Dataset records:

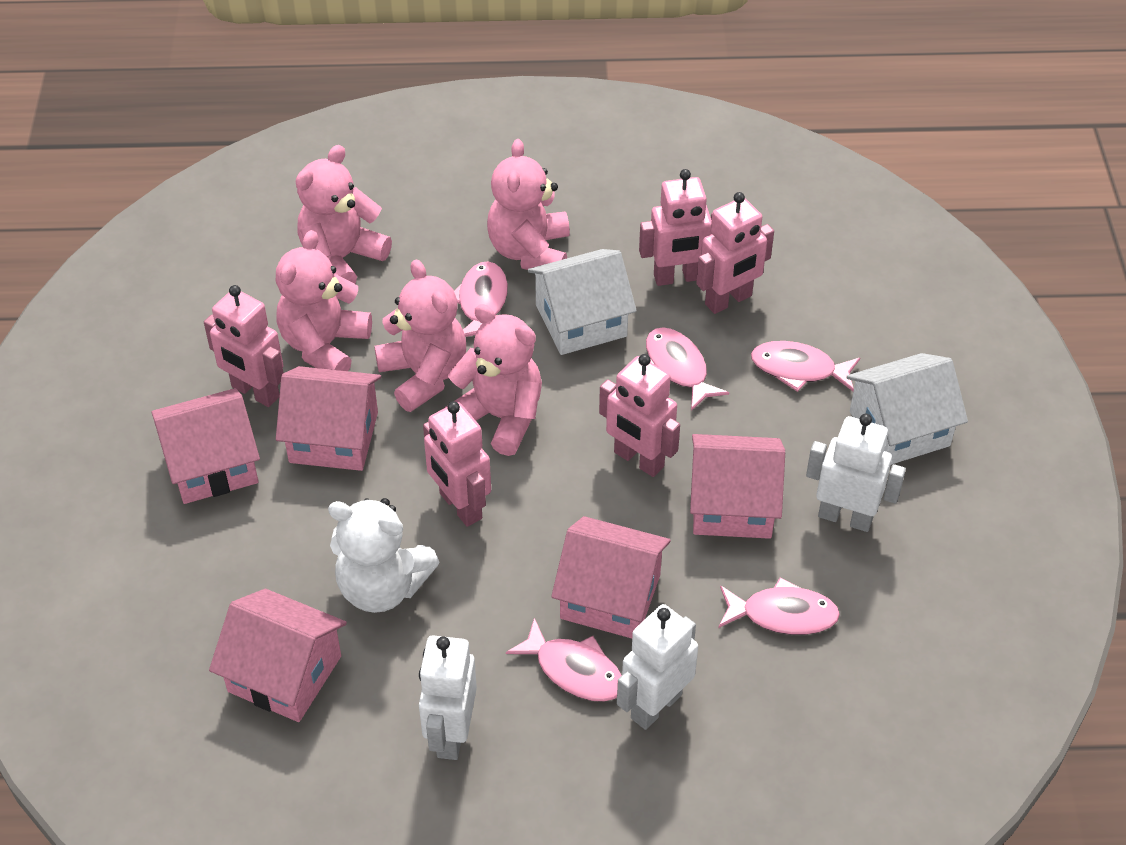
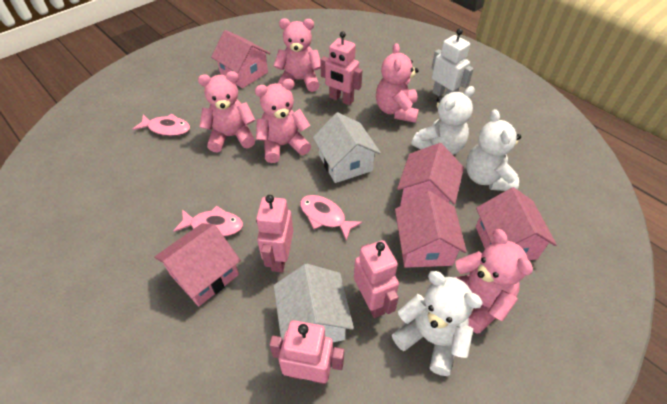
pink fish: 5 -> 3
pink robot: 5 -> 4
white robot: 3 -> 1
white teddy bear: 1 -> 3

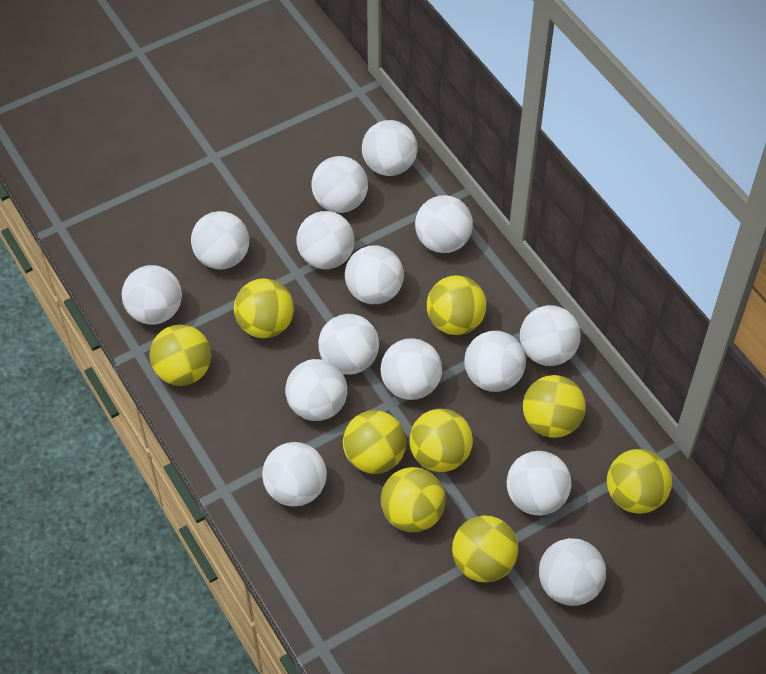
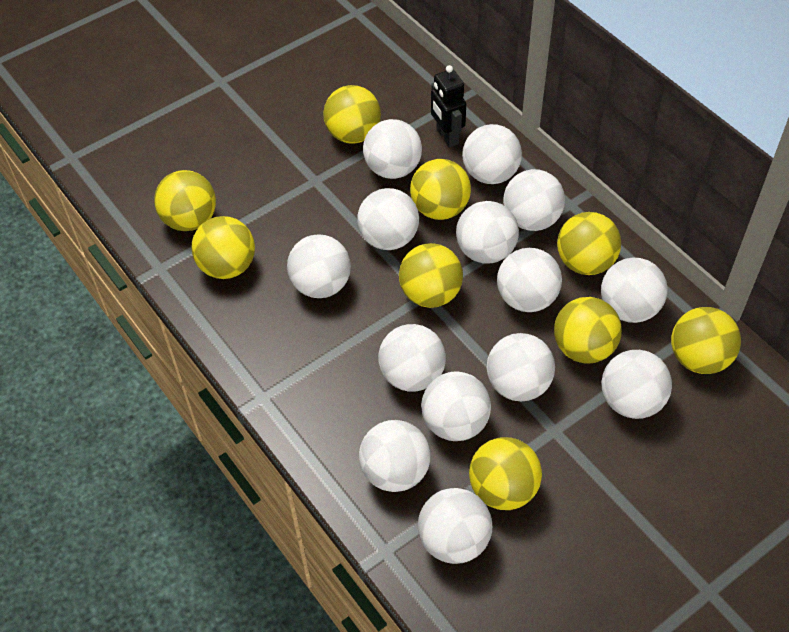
black robot: 0 -> 1
white ball: 15 -> 14

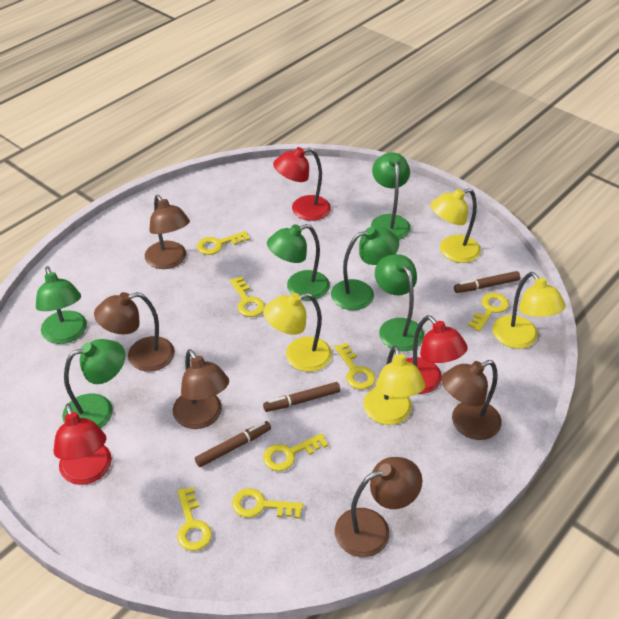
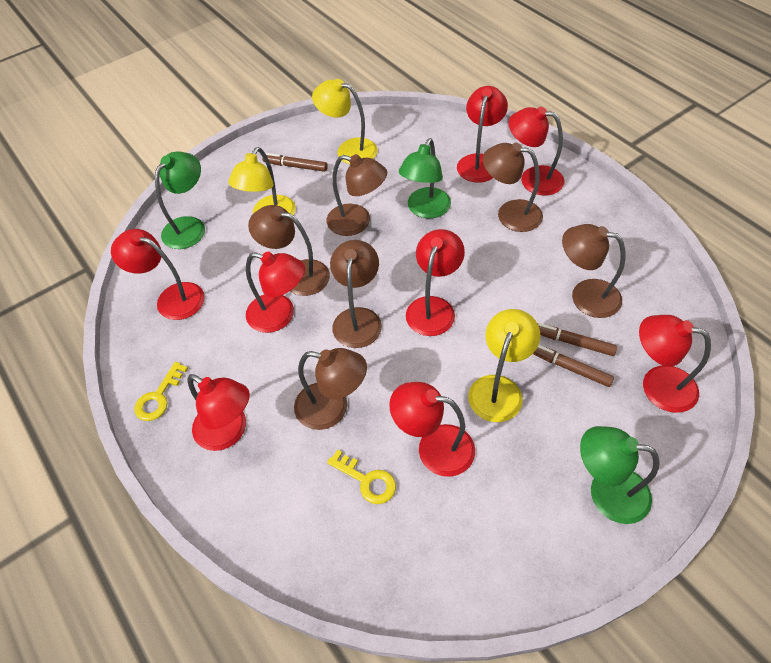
brown lamp: 5 -> 6
green lamp: 6 -> 3
red lamp: 3 -> 8
yellow key: 7 -> 2
yellow lamp: 4 -> 3

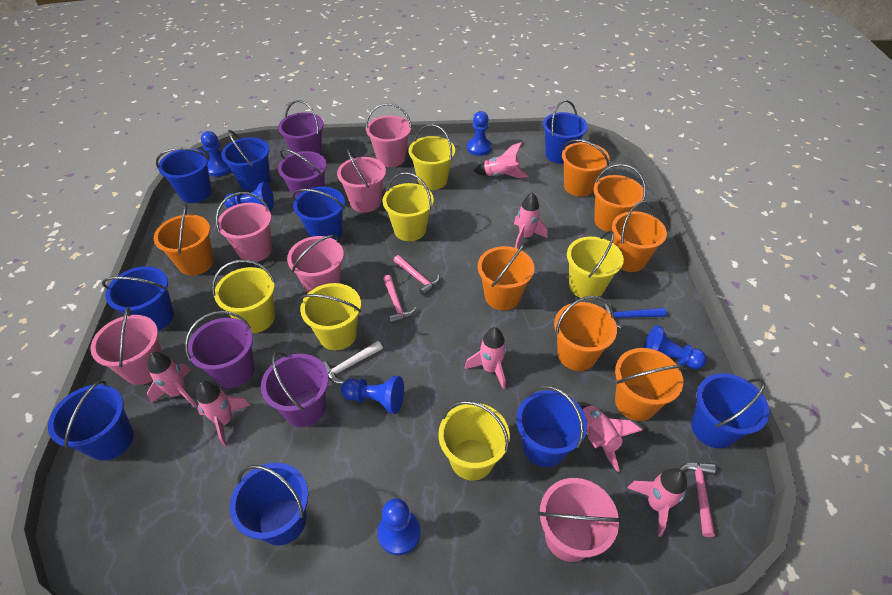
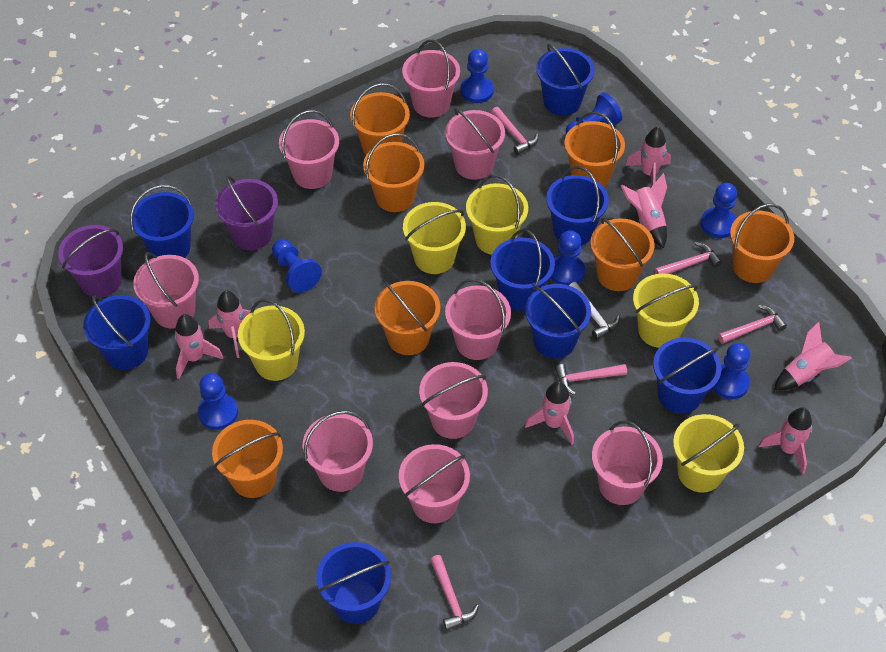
blue bucket: 9 -> 8
blue hammer: 1 -> 0
blue pawn: 6 -> 7
pink bucket: 6 -> 9
pink hammer: 3 -> 5
purple bucket: 4 -> 2
yellow bucket: 6 -> 5

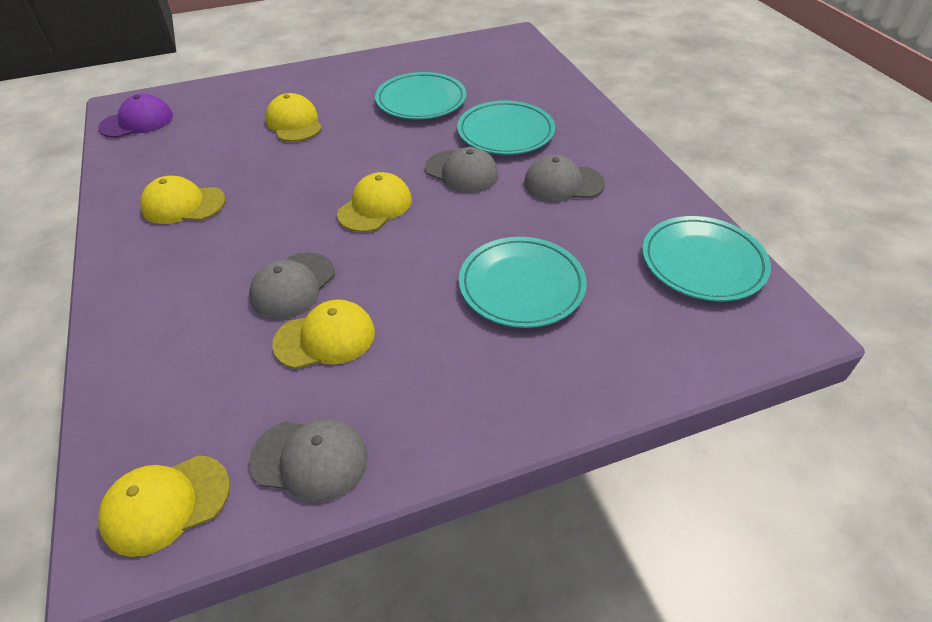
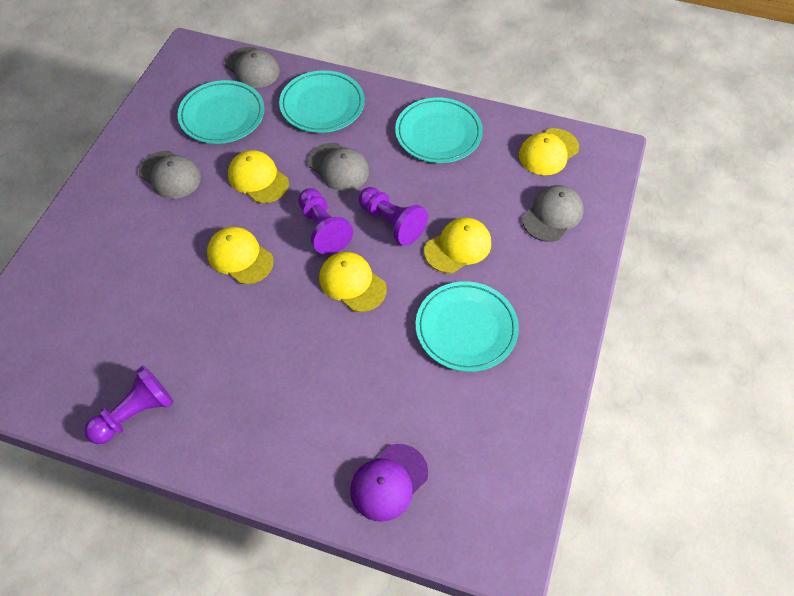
purple pawn: 0 -> 3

**TASK BRIEF:**
Nothing but the lines from the line with "yellow lamp: 4 -> 3" through the last line of the data above should be printed, exactly as written and without pictures.

**RESPONSE:**
yellow lamp: 4 -> 3

blue bucket: 9 -> 8
blue hammer: 1 -> 0
blue pawn: 6 -> 7
pink bucket: 6 -> 9
pink hammer: 3 -> 5
purple bucket: 4 -> 2
yellow bucket: 6 -> 5

purple pawn: 0 -> 3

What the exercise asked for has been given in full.